Top of Information provided

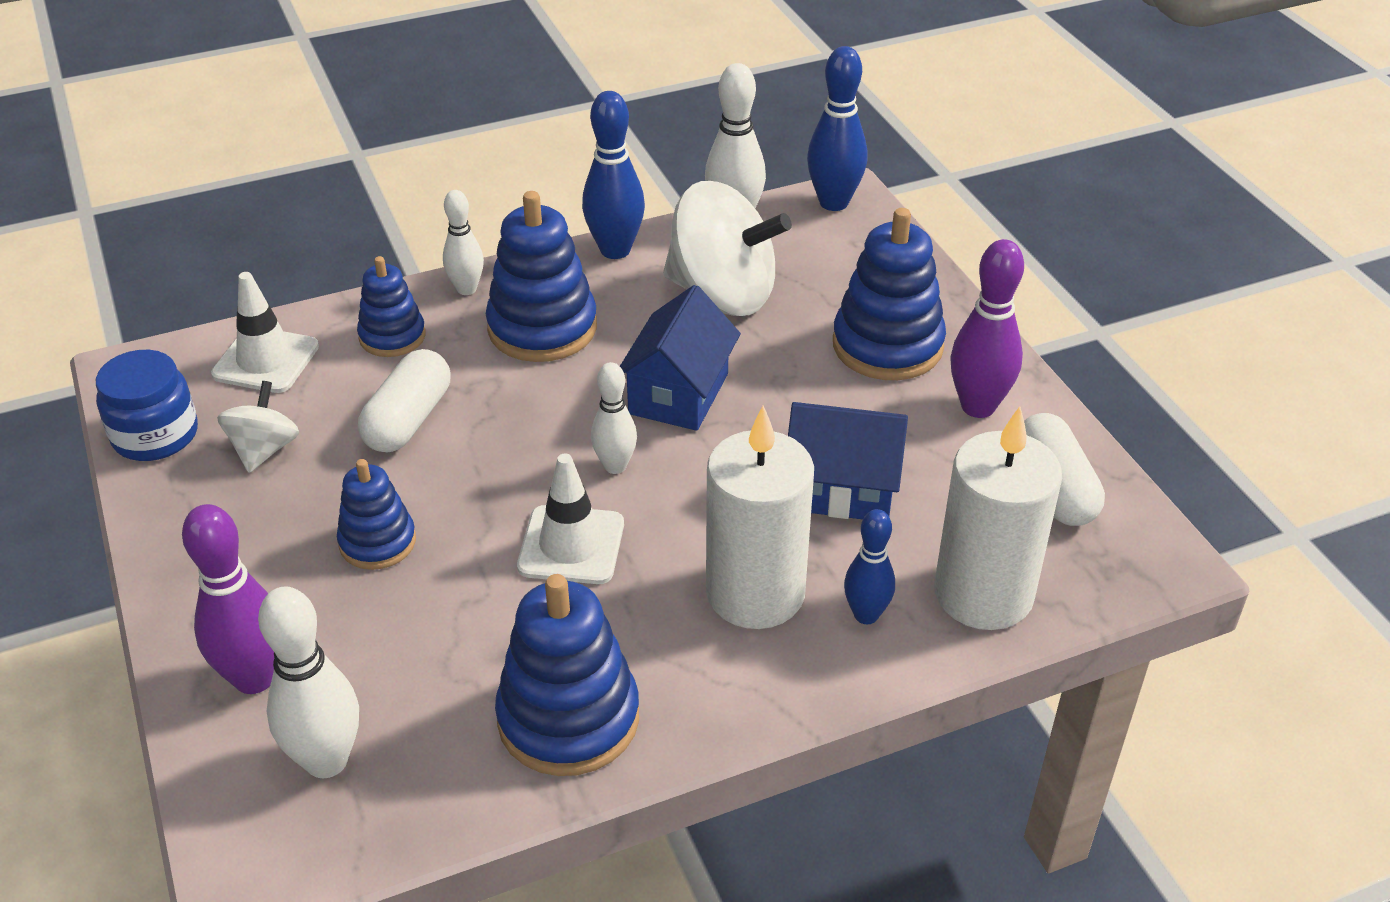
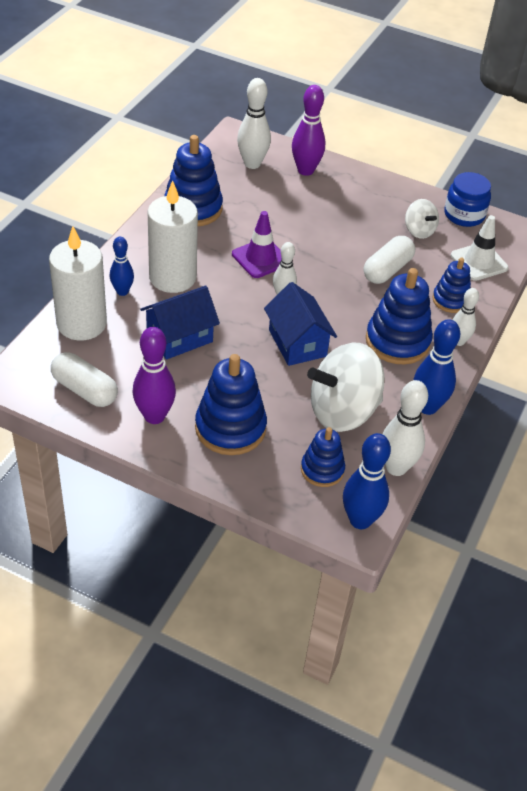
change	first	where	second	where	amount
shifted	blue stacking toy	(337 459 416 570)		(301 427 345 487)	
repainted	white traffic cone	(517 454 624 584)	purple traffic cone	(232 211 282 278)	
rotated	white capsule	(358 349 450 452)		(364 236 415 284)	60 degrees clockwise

Bottom of Information provided

■ How to complete this task
Pictures in the listing above must be skipped; everything else should be copied exactly.

■ Written solution
change	first	where	second	where	amount
shifted	blue stacking toy	(337 459 416 570)		(301 427 345 487)	
repainted	white traffic cone	(517 454 624 584)	purple traffic cone	(232 211 282 278)	
rotated	white capsule	(358 349 450 452)		(364 236 415 284)	60 degrees clockwise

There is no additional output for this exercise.